__Problem statement__
Every line below containing the word "mushroom" should be found and copied.
--
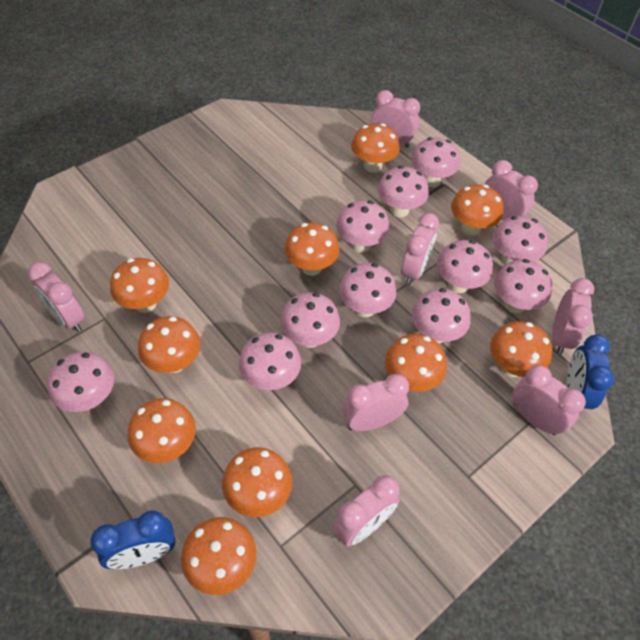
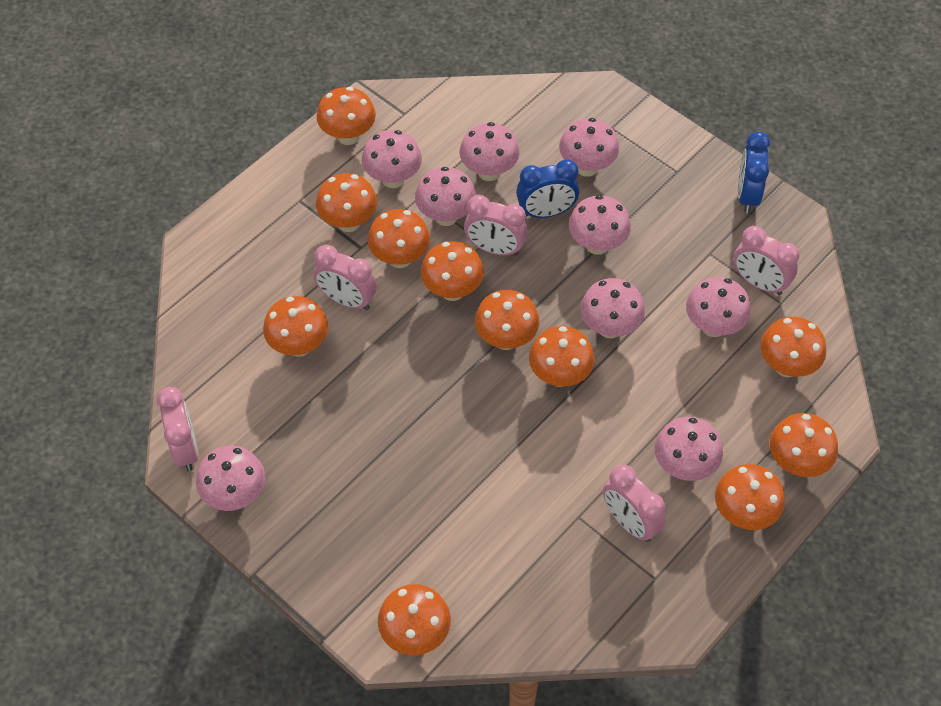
orange mushroom: 10 -> 11
pink clock: 8 -> 5
pink mushroom: 11 -> 9

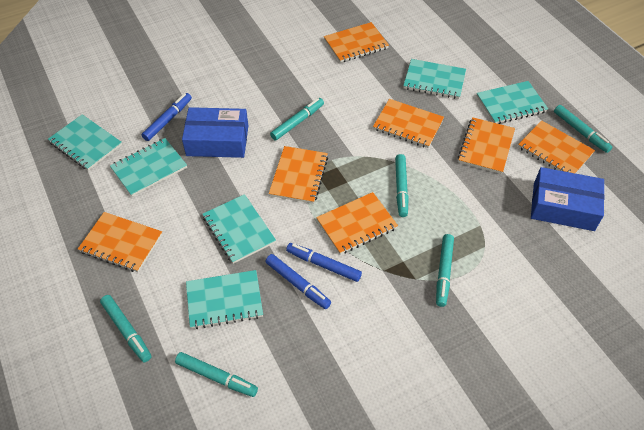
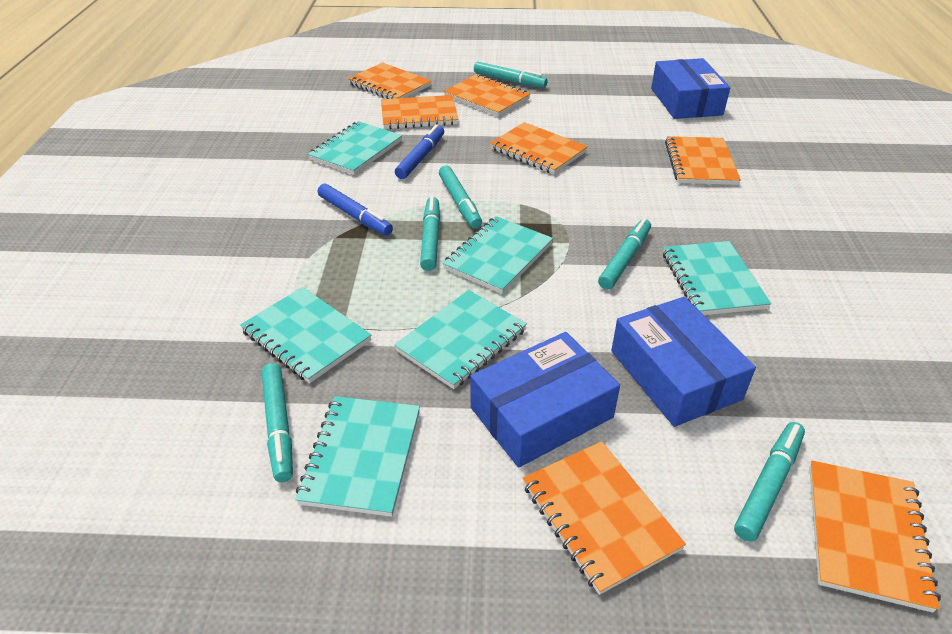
blue box: 2 -> 3
blue marker: 3 -> 2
--
__Written response__
orange mushroom: 10 -> 11
pink mushroom: 11 -> 9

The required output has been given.